WORK INSTRUCTIONS: Switch each "rotated" in the rows below to "turned" and write the lines out again, with everything else left as it is. Leave out the pictures.

DATA:
------------------------------------

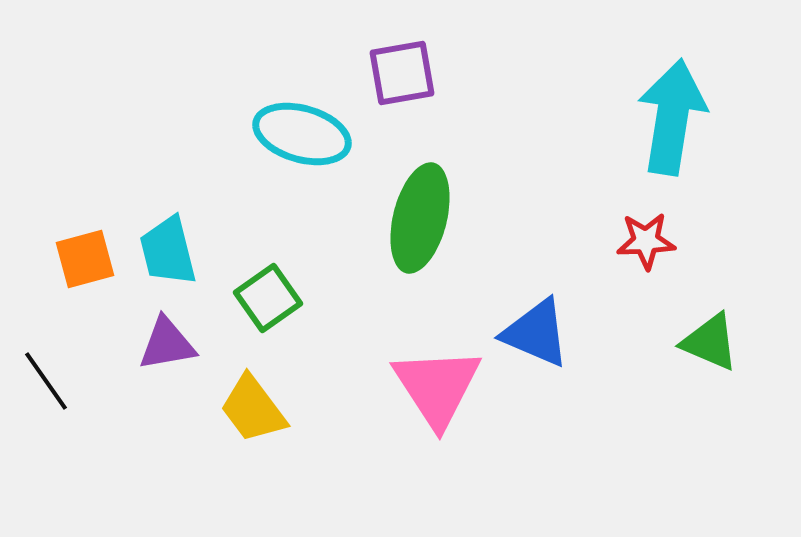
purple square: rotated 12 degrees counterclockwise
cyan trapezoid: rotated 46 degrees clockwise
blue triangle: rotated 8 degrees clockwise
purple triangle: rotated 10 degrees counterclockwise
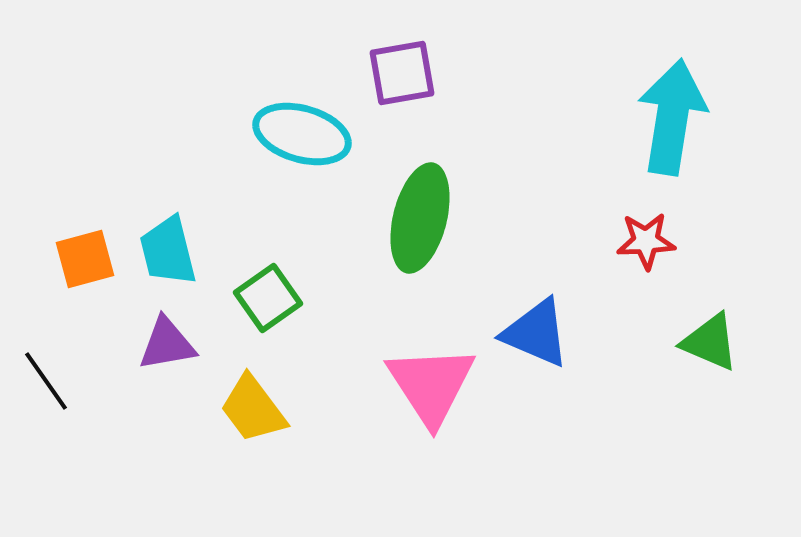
pink triangle: moved 6 px left, 2 px up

------------------------------------

WRITTEN REPLY:
purple square: turned 12 degrees counterclockwise
cyan trapezoid: turned 46 degrees clockwise
blue triangle: turned 8 degrees clockwise
purple triangle: turned 10 degrees counterclockwise
pink triangle: moved 6 px left, 2 px up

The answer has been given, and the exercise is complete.